***** Records for this exercise *****

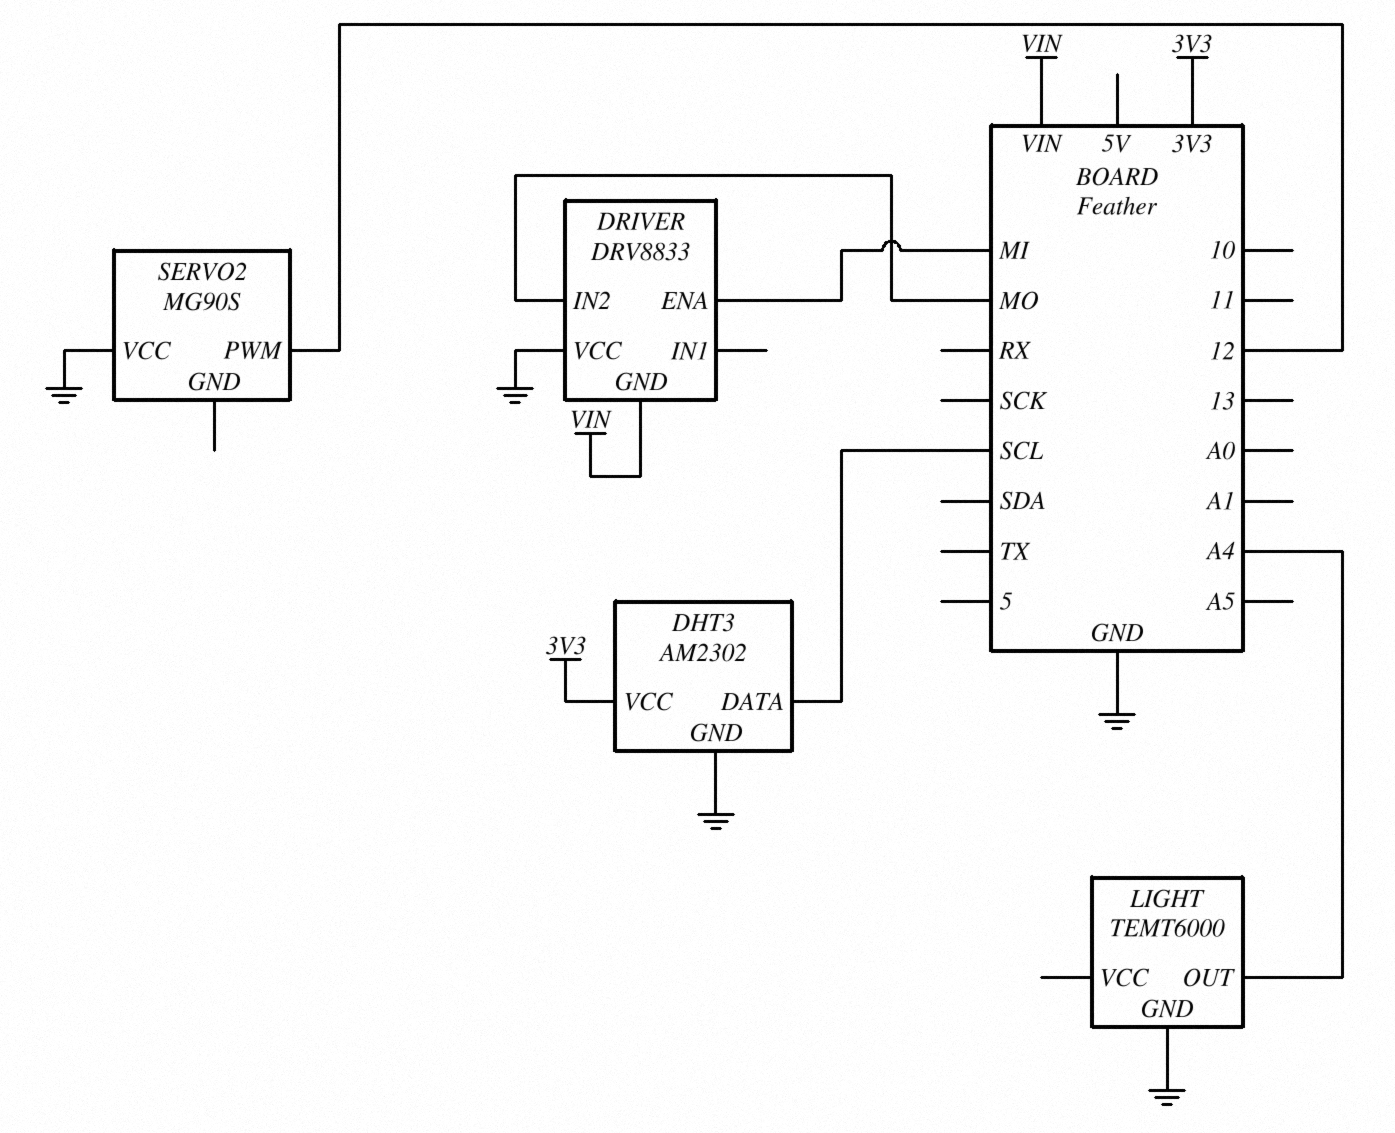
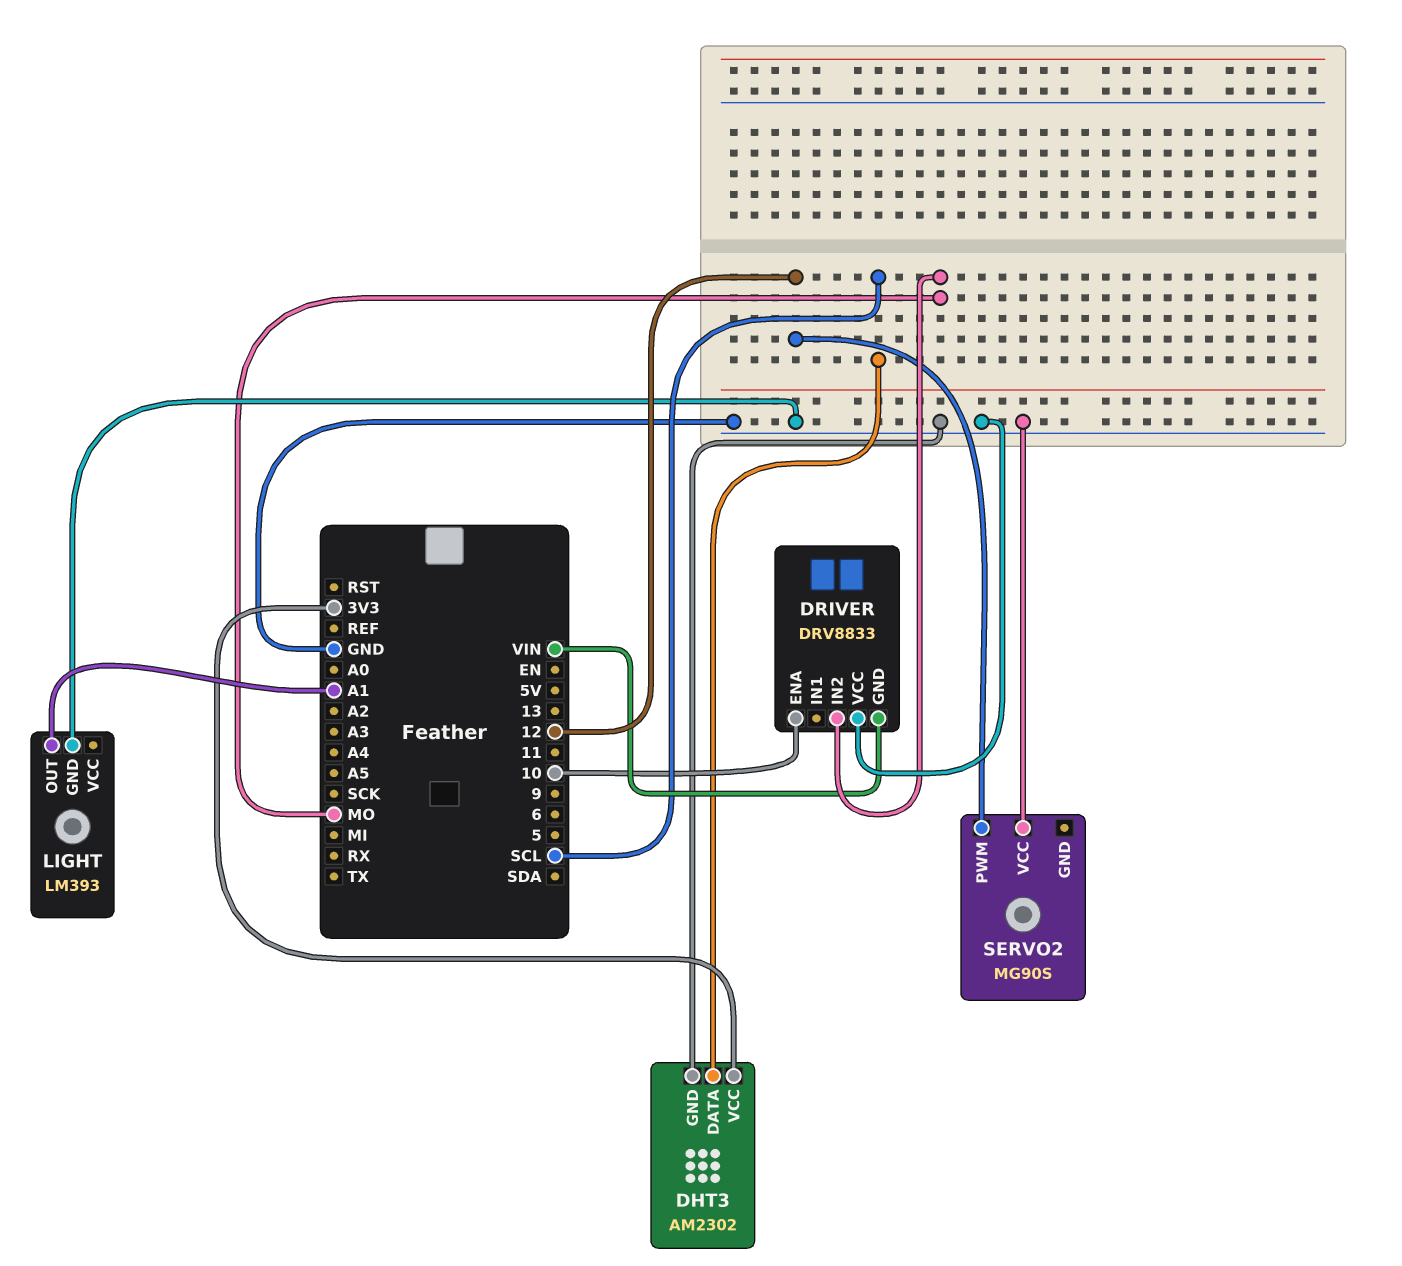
DRIVER pin ENA: MI -> 10
LIGHT: TEMT6000 -> LM393
LIGHT pin OUT: A4 -> A1

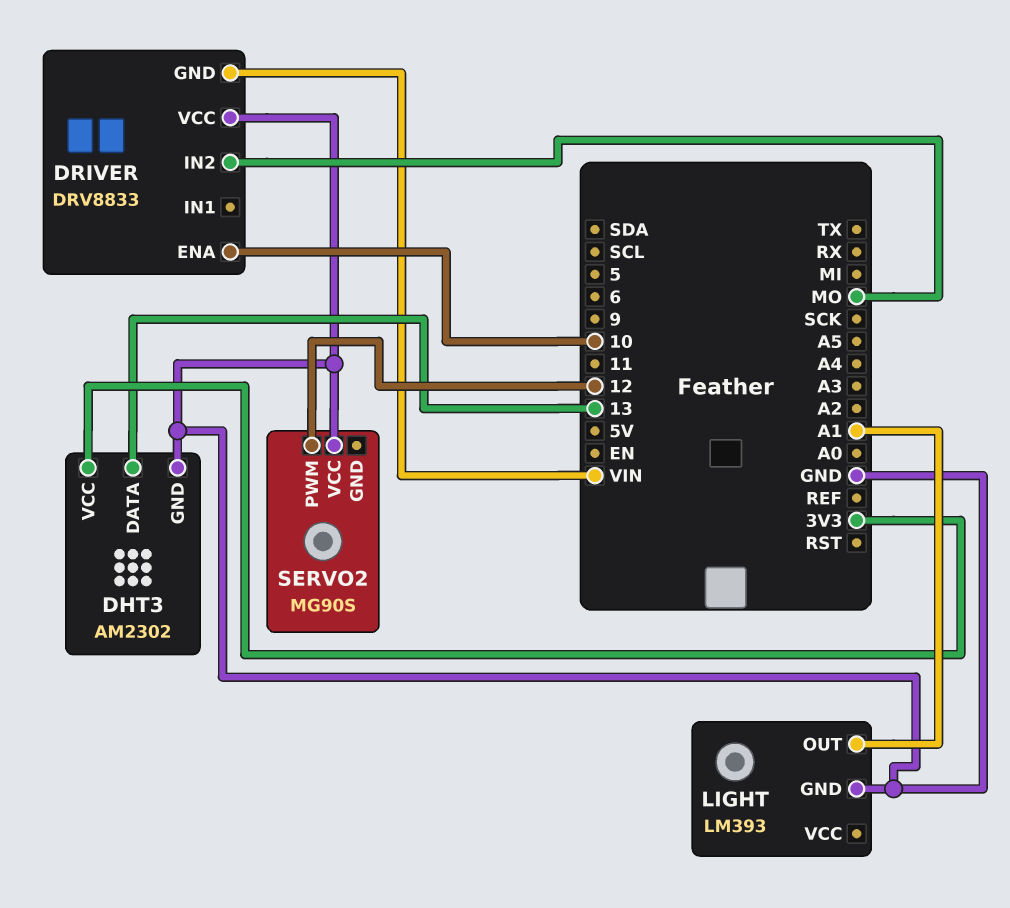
DHT3 pin DATA: SCL -> 13

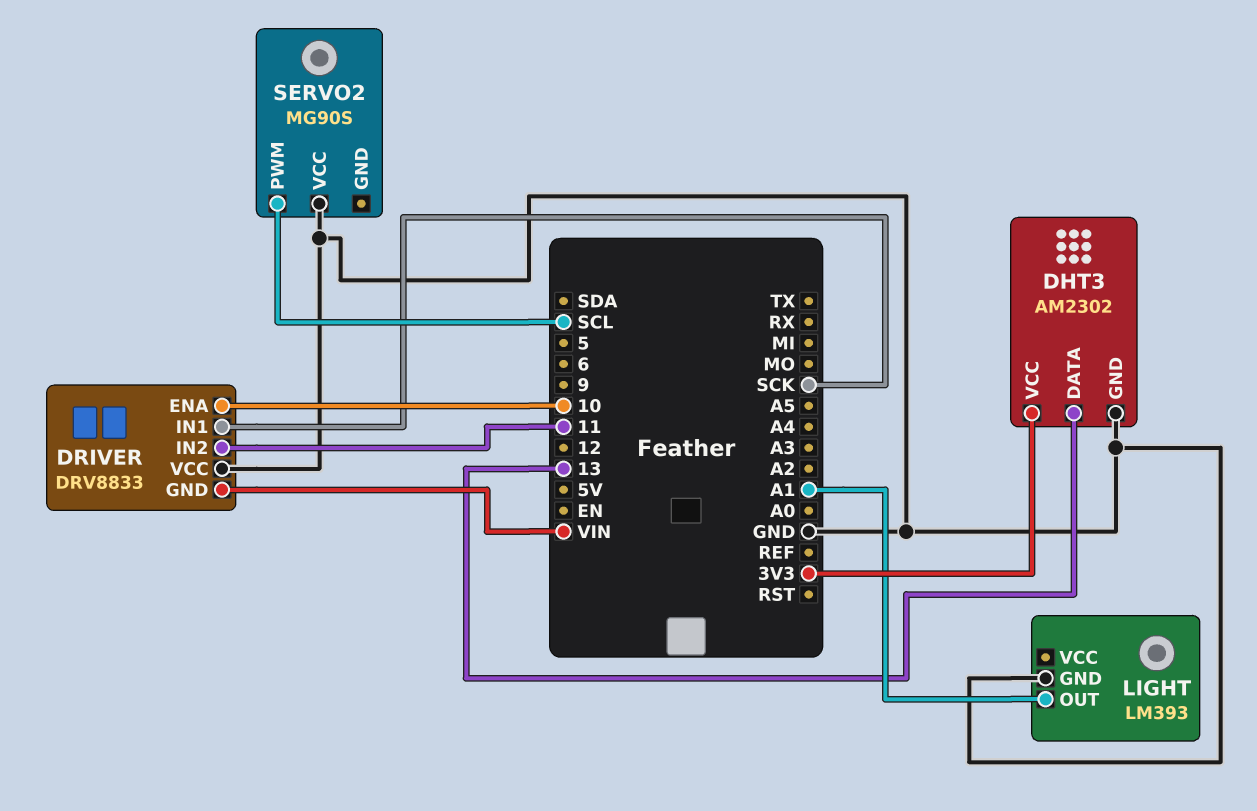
DRIVER pin IN1: none -> SCK
DRIVER pin IN2: MO -> 11
SERVO2 pin PWM: 12 -> SCL

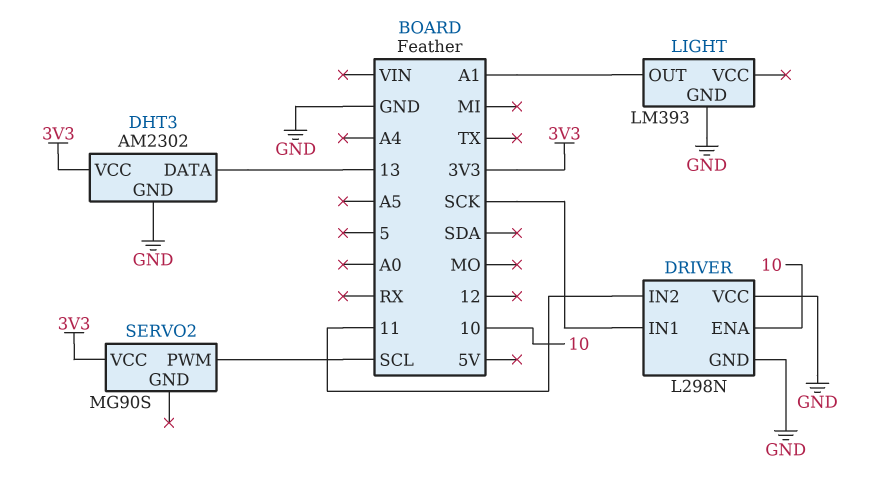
DRIVER: DRV8833 -> L298N
DRIVER pin GND: VIN -> GND
SERVO2 pin VCC: GND -> 3V3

*****

### Task to carry out
Could you give the material again exactly as it stands, omitting any image?

### Written answer
DRIVER pin ENA: MI -> 10
LIGHT: TEMT6000 -> LM393
LIGHT pin OUT: A4 -> A1

DHT3 pin DATA: SCL -> 13

DRIVER pin IN1: none -> SCK
DRIVER pin IN2: MO -> 11
SERVO2 pin PWM: 12 -> SCL

DRIVER: DRV8833 -> L298N
DRIVER pin GND: VIN -> GND
SERVO2 pin VCC: GND -> 3V3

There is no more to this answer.